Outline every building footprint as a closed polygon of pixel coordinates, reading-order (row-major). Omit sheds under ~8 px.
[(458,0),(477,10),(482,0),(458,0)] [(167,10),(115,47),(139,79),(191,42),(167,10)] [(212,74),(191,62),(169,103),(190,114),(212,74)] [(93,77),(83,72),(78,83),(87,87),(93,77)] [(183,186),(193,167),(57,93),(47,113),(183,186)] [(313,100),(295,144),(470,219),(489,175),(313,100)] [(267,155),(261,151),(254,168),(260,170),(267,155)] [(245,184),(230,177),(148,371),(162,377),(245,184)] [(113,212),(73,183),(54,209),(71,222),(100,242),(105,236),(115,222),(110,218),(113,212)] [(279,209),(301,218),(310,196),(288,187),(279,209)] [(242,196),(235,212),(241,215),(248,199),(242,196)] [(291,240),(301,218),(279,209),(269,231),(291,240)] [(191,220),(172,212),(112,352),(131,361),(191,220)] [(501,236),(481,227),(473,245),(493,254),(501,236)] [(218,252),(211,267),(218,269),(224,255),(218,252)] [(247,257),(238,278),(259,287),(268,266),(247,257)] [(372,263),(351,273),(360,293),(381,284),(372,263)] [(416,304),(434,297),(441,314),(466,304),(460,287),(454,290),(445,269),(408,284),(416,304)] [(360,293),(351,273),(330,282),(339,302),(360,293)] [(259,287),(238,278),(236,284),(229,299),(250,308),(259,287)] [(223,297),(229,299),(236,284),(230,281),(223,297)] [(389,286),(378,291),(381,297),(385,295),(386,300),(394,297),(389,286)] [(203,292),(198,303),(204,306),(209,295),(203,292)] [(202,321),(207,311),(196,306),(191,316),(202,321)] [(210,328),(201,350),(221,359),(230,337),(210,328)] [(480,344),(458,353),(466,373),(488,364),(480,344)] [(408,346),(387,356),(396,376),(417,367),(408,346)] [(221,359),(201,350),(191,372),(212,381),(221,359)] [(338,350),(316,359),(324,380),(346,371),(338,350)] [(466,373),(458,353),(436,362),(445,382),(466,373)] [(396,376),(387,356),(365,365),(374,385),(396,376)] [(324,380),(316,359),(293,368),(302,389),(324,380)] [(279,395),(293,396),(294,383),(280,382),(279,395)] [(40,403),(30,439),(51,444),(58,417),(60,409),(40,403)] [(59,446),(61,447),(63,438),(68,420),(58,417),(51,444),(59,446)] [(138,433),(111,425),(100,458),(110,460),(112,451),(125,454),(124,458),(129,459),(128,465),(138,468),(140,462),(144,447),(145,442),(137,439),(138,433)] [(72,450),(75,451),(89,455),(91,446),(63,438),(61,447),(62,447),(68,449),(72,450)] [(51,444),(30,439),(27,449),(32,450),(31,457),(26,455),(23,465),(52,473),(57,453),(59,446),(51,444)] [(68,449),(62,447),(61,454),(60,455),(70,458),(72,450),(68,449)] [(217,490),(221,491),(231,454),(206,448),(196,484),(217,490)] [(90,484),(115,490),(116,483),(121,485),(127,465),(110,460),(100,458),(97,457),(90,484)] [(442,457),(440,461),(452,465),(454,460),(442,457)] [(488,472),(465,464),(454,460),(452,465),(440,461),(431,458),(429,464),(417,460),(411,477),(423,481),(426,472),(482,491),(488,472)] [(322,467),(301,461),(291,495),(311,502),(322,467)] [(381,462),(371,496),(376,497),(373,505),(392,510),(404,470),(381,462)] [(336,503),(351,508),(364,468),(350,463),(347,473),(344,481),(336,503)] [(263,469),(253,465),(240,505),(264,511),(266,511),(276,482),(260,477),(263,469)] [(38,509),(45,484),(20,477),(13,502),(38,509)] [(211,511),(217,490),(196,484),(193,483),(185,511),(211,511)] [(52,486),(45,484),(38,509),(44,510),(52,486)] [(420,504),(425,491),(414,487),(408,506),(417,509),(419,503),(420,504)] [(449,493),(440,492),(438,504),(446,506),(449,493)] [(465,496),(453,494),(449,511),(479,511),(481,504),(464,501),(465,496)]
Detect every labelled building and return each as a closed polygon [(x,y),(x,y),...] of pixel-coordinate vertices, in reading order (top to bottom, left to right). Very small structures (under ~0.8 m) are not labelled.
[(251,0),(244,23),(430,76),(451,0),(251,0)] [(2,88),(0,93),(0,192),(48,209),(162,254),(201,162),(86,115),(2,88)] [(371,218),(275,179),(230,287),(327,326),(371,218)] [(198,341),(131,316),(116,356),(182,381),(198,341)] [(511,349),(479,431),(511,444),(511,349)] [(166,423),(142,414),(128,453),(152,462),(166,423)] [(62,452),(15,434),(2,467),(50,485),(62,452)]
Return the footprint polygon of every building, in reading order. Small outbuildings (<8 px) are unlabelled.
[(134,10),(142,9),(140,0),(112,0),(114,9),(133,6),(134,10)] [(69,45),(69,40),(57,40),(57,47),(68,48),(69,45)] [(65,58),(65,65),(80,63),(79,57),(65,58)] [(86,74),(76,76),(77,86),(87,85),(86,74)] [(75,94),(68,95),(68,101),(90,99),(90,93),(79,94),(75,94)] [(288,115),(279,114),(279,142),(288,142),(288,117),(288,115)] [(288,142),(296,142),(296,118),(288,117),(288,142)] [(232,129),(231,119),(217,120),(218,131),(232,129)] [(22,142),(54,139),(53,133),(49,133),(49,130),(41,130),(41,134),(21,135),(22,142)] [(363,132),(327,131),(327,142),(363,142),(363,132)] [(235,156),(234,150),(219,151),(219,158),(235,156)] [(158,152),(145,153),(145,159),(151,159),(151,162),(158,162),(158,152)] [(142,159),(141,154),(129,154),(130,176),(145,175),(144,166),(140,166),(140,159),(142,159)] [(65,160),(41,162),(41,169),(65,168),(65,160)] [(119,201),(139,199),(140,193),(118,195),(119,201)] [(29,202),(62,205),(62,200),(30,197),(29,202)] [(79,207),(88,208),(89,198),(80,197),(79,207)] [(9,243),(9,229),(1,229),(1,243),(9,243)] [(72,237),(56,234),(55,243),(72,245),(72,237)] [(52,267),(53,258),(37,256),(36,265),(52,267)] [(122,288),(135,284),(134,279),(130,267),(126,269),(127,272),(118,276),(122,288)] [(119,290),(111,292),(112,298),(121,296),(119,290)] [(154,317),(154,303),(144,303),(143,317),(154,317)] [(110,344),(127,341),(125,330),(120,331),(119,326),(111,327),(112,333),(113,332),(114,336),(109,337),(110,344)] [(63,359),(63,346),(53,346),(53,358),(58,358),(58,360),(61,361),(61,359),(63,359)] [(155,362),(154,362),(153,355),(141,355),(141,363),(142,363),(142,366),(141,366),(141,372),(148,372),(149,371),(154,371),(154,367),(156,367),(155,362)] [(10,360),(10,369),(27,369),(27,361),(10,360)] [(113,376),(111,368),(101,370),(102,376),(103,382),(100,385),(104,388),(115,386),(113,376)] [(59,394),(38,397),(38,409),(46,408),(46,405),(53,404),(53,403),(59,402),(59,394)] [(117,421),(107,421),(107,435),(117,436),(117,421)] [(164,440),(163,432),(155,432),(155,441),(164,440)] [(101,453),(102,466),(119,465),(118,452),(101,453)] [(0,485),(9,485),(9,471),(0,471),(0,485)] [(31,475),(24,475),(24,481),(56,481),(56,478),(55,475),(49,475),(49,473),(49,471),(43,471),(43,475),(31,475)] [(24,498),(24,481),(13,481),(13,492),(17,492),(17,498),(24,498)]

--

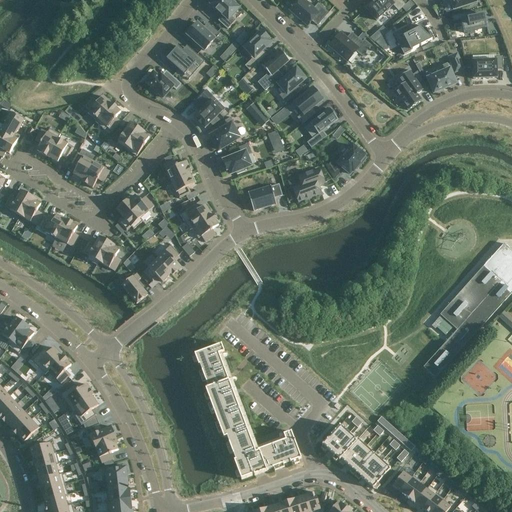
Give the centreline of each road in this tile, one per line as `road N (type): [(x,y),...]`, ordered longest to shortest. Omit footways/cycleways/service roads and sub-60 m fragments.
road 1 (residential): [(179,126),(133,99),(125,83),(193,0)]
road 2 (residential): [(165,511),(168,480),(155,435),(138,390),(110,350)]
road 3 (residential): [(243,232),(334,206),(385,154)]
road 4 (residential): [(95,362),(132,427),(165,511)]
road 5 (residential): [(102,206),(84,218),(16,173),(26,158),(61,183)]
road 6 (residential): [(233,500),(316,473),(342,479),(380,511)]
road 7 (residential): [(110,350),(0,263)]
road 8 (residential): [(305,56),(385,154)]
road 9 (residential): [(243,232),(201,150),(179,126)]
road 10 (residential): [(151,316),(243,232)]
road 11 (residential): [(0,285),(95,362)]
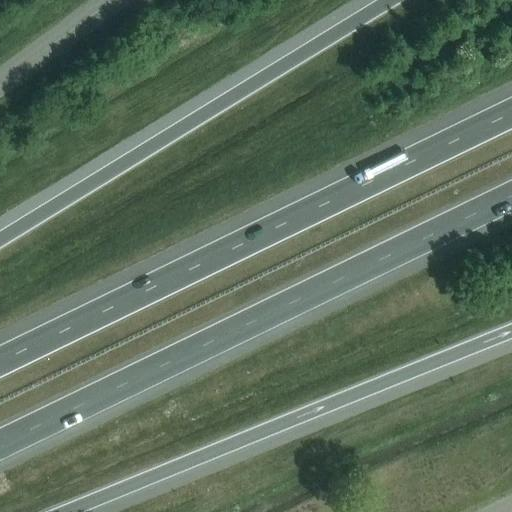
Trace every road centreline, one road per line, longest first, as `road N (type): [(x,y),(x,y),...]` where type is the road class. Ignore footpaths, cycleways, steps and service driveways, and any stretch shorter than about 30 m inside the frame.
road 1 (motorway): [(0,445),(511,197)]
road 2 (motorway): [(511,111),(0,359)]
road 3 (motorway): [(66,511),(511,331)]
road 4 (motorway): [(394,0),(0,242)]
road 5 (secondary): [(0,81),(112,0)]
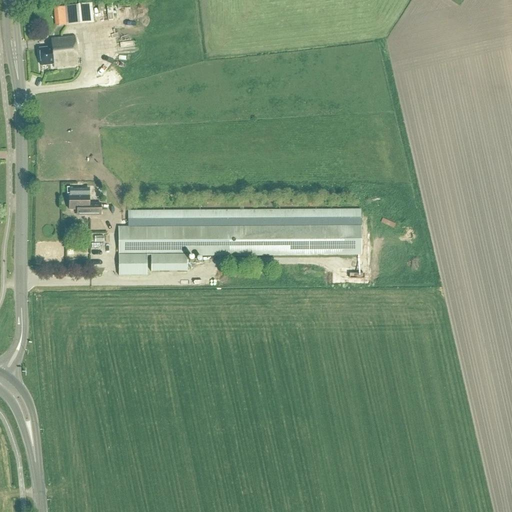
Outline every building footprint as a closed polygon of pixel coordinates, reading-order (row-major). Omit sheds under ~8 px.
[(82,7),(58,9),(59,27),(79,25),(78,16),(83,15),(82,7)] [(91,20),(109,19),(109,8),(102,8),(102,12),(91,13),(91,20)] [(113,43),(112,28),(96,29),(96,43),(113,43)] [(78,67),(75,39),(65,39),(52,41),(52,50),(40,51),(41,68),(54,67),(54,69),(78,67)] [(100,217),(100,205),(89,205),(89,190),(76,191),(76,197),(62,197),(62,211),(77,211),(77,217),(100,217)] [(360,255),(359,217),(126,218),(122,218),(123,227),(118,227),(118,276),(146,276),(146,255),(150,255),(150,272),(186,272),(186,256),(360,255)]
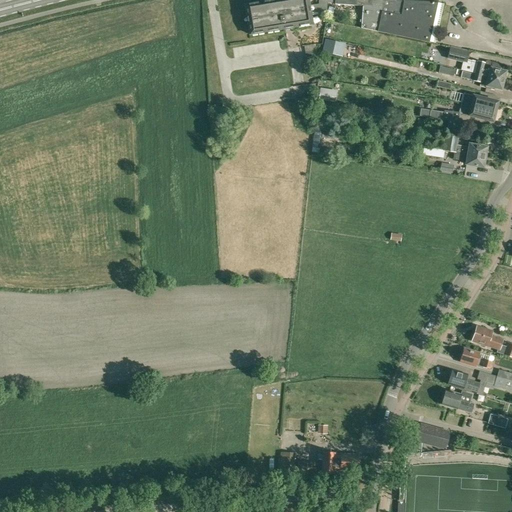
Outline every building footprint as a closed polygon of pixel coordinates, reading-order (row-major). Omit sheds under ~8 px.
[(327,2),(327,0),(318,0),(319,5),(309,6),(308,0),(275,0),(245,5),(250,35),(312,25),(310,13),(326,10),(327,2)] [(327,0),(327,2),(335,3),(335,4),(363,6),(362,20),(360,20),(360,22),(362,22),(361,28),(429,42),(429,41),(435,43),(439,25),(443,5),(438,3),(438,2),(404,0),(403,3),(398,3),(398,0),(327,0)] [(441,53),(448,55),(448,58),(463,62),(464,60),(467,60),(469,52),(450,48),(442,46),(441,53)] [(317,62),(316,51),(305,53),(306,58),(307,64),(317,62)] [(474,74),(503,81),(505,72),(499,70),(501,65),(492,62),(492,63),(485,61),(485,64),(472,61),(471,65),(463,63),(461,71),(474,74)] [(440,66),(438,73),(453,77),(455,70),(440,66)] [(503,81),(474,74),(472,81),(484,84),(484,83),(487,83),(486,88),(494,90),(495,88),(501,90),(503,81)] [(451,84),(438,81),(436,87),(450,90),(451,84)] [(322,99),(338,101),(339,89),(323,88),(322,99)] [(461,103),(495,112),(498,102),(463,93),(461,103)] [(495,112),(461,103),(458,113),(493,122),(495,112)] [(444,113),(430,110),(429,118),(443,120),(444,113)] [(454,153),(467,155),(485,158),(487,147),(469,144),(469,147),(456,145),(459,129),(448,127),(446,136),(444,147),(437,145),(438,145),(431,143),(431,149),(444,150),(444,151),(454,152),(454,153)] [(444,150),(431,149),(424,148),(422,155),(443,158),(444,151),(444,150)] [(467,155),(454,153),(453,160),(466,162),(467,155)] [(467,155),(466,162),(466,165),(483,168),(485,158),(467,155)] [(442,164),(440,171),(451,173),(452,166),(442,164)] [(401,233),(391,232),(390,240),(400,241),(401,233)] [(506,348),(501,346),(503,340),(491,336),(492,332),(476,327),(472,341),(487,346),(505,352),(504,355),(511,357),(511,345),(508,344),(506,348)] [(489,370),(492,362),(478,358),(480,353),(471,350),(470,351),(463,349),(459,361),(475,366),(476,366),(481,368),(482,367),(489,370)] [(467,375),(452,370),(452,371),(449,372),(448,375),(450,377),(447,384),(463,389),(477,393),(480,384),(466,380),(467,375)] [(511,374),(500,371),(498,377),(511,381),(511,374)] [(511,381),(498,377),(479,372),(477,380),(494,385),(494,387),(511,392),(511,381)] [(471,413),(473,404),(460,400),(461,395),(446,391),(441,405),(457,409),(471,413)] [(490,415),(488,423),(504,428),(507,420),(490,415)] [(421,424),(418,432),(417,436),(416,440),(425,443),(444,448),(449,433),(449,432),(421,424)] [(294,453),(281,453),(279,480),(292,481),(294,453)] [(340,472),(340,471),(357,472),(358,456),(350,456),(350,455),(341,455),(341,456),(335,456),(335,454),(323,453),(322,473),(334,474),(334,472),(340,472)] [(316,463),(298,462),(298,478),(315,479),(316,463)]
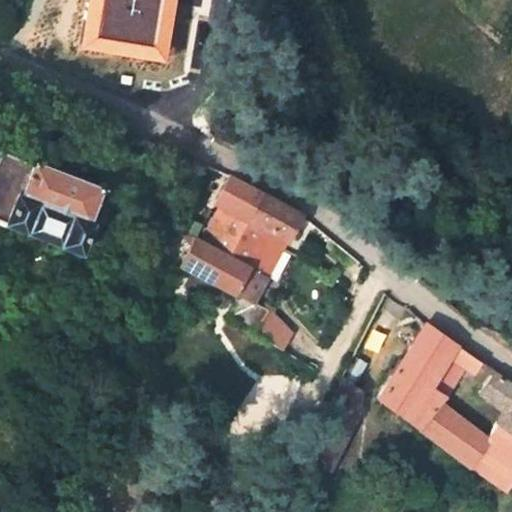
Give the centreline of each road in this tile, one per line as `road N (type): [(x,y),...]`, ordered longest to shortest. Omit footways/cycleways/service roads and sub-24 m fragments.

---

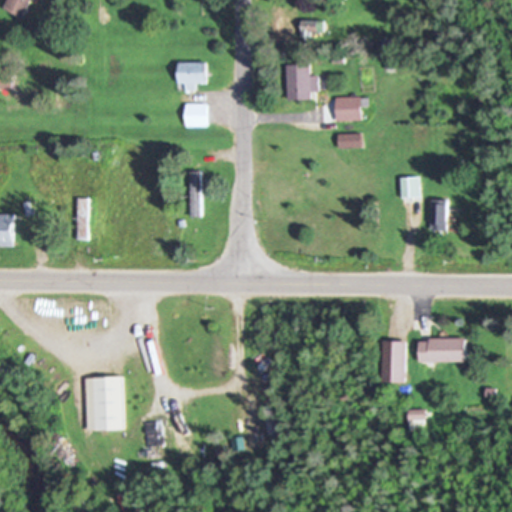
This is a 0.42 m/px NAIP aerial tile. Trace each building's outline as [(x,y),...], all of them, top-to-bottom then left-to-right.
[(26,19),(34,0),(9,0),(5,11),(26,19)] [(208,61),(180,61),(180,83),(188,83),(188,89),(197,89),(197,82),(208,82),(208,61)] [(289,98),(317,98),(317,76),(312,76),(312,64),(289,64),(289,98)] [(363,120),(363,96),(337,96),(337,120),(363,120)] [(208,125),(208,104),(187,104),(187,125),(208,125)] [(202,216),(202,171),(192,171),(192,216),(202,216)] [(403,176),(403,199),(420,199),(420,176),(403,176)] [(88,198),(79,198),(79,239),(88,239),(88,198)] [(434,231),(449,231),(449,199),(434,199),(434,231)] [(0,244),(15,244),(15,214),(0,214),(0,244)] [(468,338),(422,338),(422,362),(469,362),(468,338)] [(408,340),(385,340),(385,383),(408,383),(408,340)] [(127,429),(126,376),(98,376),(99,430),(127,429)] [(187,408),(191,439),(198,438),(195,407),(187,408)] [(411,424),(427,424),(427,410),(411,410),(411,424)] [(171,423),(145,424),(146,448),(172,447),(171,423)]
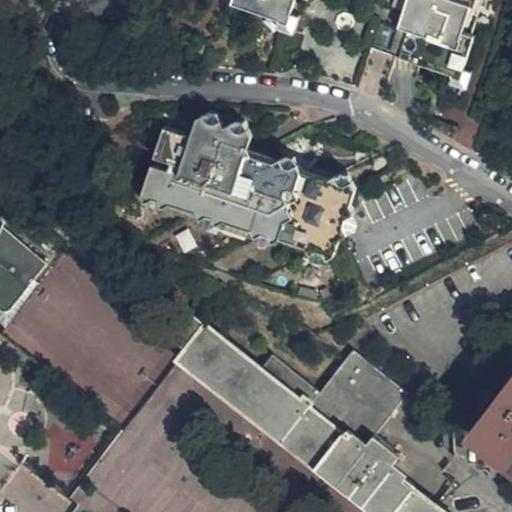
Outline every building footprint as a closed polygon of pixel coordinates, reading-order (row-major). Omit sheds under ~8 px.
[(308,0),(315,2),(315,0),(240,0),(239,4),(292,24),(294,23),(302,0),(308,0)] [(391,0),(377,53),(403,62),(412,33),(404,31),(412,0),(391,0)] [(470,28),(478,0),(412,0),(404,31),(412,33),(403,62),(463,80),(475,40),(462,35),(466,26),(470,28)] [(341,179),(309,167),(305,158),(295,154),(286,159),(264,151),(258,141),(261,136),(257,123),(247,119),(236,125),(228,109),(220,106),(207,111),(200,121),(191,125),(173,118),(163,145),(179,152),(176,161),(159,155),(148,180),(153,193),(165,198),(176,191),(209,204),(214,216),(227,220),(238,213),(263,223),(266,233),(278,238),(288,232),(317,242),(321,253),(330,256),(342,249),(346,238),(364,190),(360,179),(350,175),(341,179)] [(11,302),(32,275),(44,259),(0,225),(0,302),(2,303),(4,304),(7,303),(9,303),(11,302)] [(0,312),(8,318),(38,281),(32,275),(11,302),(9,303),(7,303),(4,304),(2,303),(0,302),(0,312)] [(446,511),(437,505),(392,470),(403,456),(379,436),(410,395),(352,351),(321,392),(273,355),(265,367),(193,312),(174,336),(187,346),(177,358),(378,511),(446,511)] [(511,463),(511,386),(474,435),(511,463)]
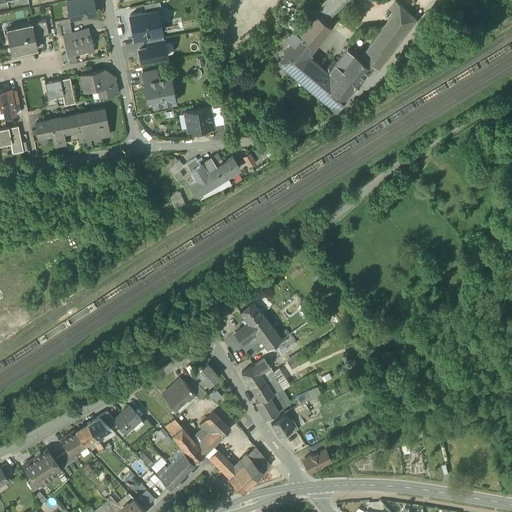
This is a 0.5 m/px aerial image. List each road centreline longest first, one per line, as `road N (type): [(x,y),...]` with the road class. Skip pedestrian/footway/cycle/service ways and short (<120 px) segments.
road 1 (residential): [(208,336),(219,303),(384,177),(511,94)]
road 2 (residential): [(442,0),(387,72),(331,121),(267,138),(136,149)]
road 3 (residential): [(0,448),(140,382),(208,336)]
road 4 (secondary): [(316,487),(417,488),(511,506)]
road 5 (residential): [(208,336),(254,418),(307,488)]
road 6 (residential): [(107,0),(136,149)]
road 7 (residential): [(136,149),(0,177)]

**Exercise brief:** Please retype the data from the line containing "This is a 0.5" up to and including the line containing "road 1 (residential): [(208,336),(219,303),(384,177),(511,94)]", with nothing changed.

**Worked solution:**
This is a 0.5 m/px aerial image. List each road centreline longest first, one per line, as `road N (type): [(x,y),...]` with the road class. Skip pedestrian/footway/cycle/service ways and short (<120 px) segments.
road 1 (residential): [(208,336),(219,303),(384,177),(511,94)]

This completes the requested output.